What needs to be done ▸ Retype precisely the section of the data that starts at the line containing "black slope E13:E14 level 1 top 14 -> none" and runs to its final line, ends included.

Source data ▸
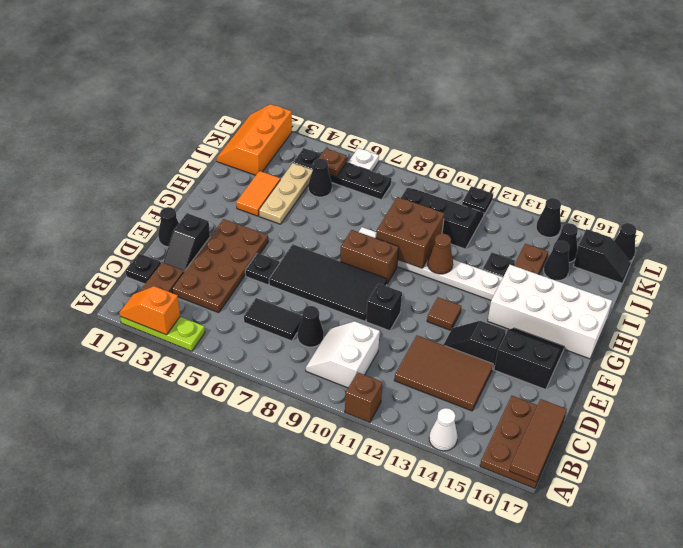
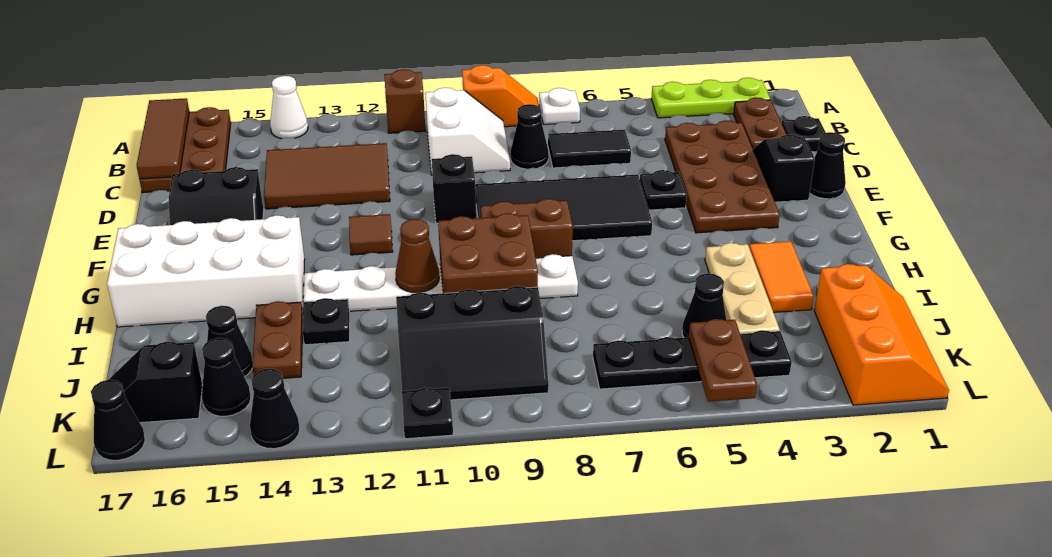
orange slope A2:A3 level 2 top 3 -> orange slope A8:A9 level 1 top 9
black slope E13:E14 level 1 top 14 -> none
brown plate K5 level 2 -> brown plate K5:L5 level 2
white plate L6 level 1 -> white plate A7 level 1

Completed task ▸
black slope E13:E14 level 1 top 14 -> none
brown plate K5 level 2 -> brown plate K5:L5 level 2
white plate L6 level 1 -> white plate A7 level 1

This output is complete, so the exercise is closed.